Report back each line of the records that contains the string "size".

● Dataset:

_ _ _ _ _

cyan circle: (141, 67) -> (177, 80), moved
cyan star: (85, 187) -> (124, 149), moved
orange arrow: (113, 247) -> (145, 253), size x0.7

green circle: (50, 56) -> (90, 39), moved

_ _ _ _ _

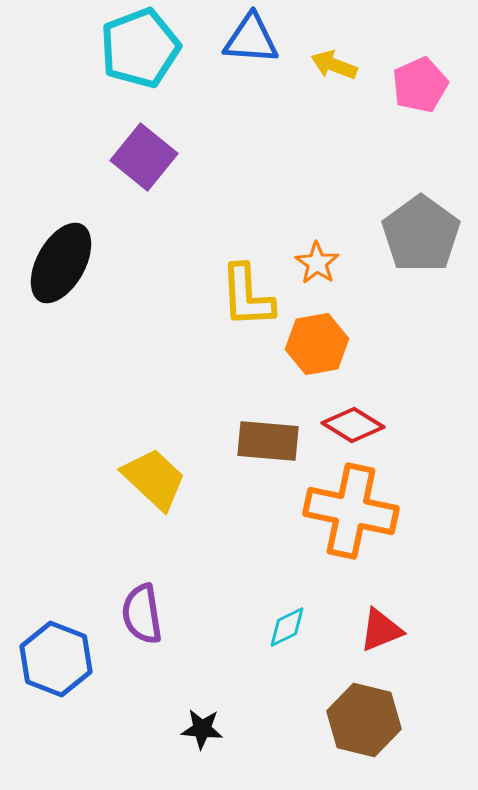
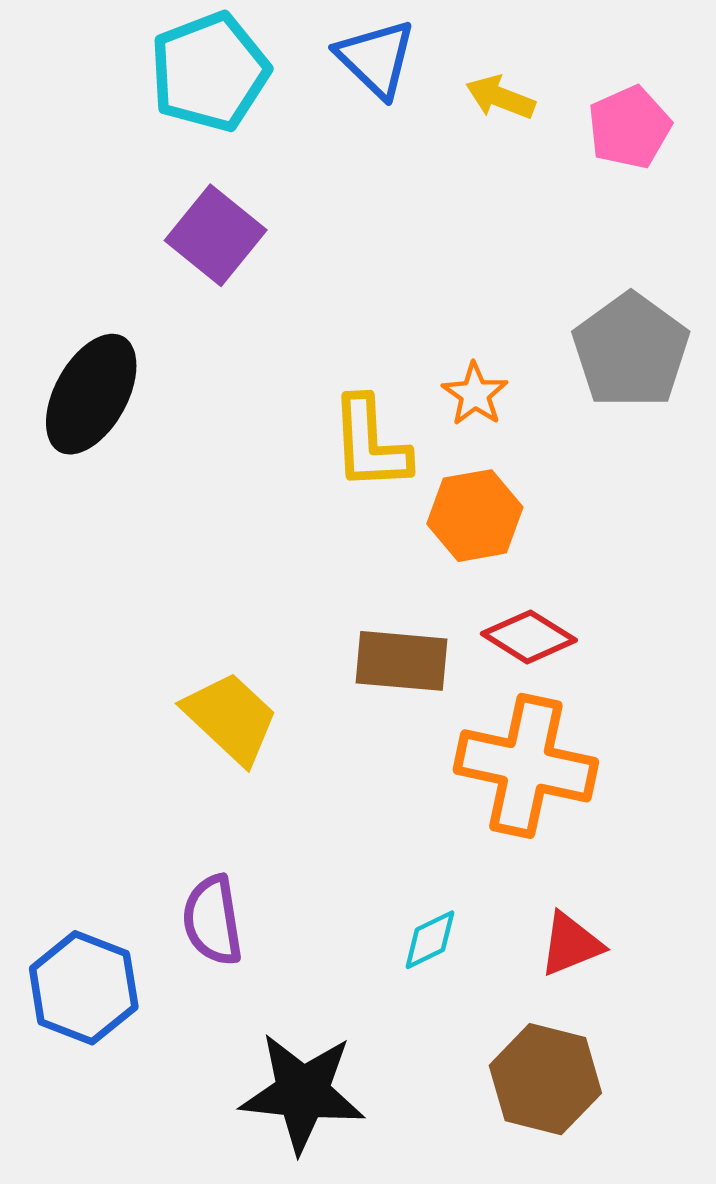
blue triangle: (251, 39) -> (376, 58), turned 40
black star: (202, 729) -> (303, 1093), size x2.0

_ _ _ _ _

● Output below:
orange arrow: (113, 247) -> (145, 253), size x0.7
black star: (202, 729) -> (303, 1093), size x2.0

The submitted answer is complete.